━━━━━ PROVIDED DATA

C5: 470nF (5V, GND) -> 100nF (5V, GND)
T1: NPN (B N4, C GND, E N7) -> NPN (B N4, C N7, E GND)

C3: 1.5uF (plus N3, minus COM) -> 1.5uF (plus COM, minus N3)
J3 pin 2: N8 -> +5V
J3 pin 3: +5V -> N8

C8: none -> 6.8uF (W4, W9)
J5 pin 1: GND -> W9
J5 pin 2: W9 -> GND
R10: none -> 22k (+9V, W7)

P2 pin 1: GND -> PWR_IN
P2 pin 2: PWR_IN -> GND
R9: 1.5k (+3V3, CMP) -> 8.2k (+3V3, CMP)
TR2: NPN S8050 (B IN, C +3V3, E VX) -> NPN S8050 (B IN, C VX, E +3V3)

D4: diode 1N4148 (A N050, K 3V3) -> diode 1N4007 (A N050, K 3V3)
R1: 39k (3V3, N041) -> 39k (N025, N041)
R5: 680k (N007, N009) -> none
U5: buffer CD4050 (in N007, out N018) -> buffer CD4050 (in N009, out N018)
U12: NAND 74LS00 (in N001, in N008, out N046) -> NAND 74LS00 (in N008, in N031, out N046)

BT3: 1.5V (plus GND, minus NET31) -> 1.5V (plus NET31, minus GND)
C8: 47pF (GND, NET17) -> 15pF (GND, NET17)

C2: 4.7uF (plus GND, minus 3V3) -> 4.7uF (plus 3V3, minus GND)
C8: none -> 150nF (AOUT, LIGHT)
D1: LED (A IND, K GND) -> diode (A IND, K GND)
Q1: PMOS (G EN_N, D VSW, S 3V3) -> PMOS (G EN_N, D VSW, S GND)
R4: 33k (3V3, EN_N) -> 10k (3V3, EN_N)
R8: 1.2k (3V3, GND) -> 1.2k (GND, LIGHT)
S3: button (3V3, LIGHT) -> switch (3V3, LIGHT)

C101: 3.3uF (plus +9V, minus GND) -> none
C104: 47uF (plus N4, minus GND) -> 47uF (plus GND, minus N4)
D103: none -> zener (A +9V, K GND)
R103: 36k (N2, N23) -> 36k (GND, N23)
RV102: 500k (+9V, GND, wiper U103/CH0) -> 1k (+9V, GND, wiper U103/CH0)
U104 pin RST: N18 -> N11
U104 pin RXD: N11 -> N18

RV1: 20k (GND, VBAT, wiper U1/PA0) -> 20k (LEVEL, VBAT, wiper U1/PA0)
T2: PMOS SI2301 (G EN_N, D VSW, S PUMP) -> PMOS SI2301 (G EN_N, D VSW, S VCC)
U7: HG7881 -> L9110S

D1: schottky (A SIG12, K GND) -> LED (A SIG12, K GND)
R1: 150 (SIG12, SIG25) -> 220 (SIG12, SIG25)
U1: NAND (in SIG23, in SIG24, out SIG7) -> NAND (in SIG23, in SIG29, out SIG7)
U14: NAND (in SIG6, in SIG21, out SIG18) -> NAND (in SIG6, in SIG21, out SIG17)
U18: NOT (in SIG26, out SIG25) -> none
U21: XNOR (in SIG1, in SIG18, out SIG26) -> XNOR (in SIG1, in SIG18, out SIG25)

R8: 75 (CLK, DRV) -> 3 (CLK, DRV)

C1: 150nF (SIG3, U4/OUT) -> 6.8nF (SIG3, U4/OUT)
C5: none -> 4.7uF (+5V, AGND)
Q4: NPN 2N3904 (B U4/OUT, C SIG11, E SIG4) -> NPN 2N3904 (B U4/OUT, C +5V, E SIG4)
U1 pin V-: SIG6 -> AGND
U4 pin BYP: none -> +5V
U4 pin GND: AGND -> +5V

━━━━━━━━━━

§ **EXERCISE BRIEF**:
Print only the lines that run from the start of the listing to the line bearing "P2 pin 2: PWR_IN -> GND"; please keep the first line and that last one, exactly as they appear.

§ **TASK RESPONSE**:
C5: 470nF (5V, GND) -> 100nF (5V, GND)
T1: NPN (B N4, C GND, E N7) -> NPN (B N4, C N7, E GND)

C3: 1.5uF (plus N3, minus COM) -> 1.5uF (plus COM, minus N3)
J3 pin 2: N8 -> +5V
J3 pin 3: +5V -> N8

C8: none -> 6.8uF (W4, W9)
J5 pin 1: GND -> W9
J5 pin 2: W9 -> GND
R10: none -> 22k (+9V, W7)

P2 pin 1: GND -> PWR_IN
P2 pin 2: PWR_IN -> GND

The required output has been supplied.